GIVEN INFORMATION below:

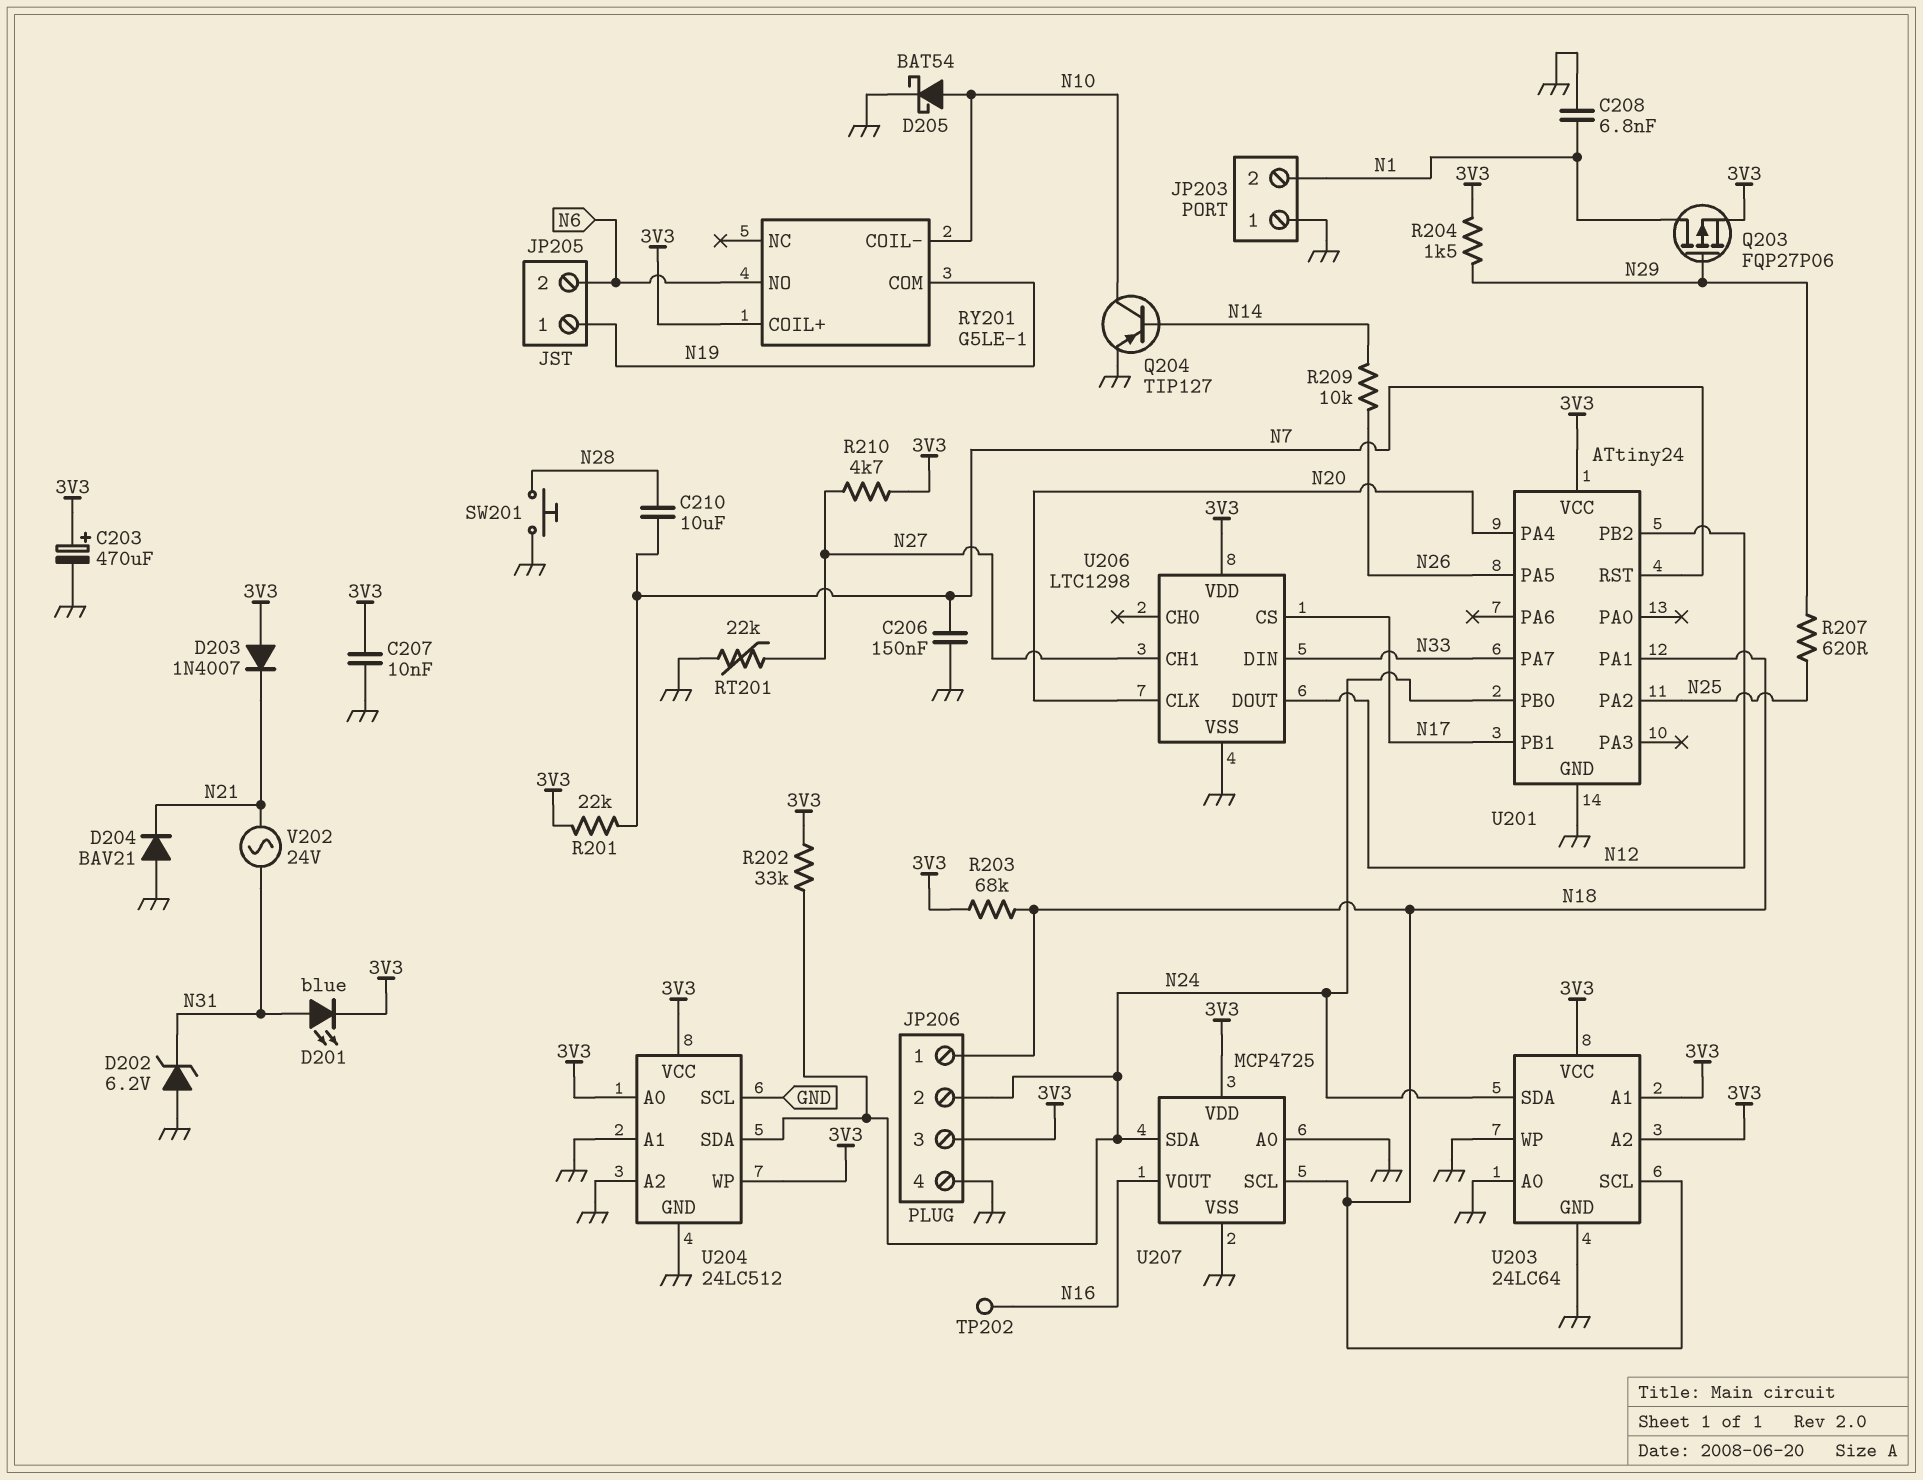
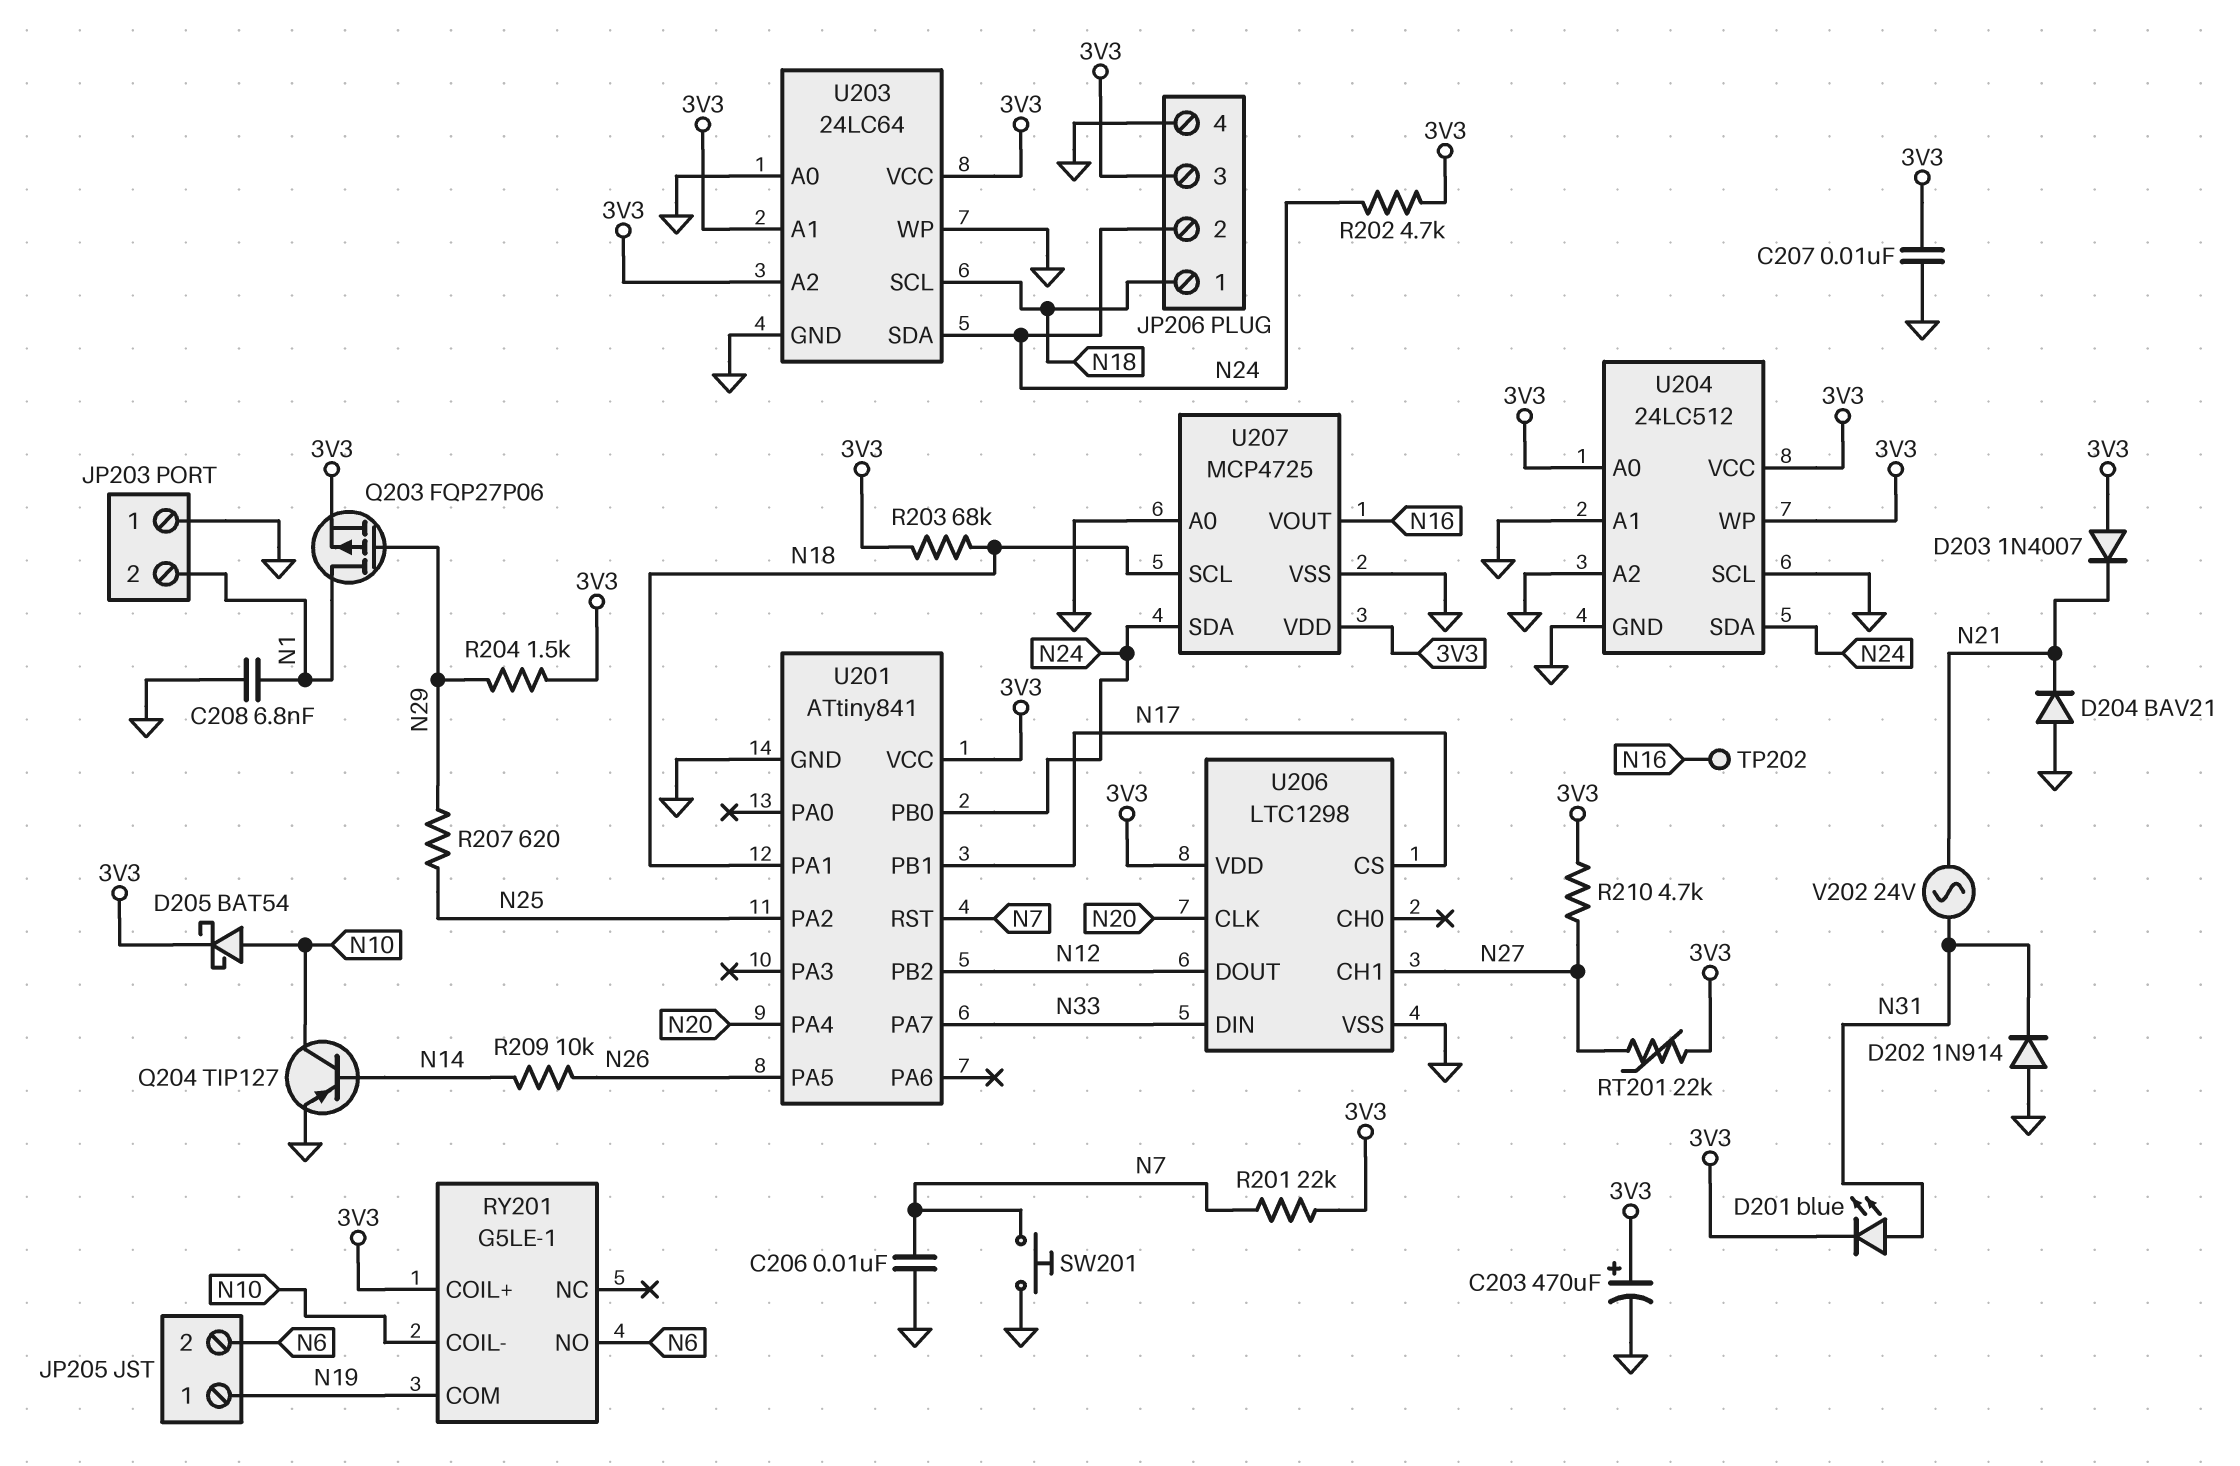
C206: 150nF (GND, N7) -> 10nF (GND, N7)
C210: 10uF (N7, N28) -> none
D202: zener 6.2V (A GND, K N31) -> diode 1N914 (A GND, K N31)
D205: schottky BAT54 (A N10, K GND) -> schottky BAT54 (A N10, K 3V3)
R202: 33k (3V3, N24) -> 4.7k (3V3, N24)
RT201: 22k (GND, N27) -> 22k (3V3, N27)
SW201: button (GND, N28) -> button (GND, N7)
U201: ATtiny24 -> ATtiny841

End of GIVEN INFORMATION.

=== DIRECTIONS FOR THIS TASK ===
Write out each line exactly, beginning at the one with "D202: zener 6.2V" and ending at the final line of the records above, with nothing added.

=== ANSWER TO THIS TASK ===
D202: zener 6.2V (A GND, K N31) -> diode 1N914 (A GND, K N31)
D205: schottky BAT54 (A N10, K GND) -> schottky BAT54 (A N10, K 3V3)
R202: 33k (3V3, N24) -> 4.7k (3V3, N24)
RT201: 22k (GND, N27) -> 22k (3V3, N27)
SW201: button (GND, N28) -> button (GND, N7)
U201: ATtiny24 -> ATtiny841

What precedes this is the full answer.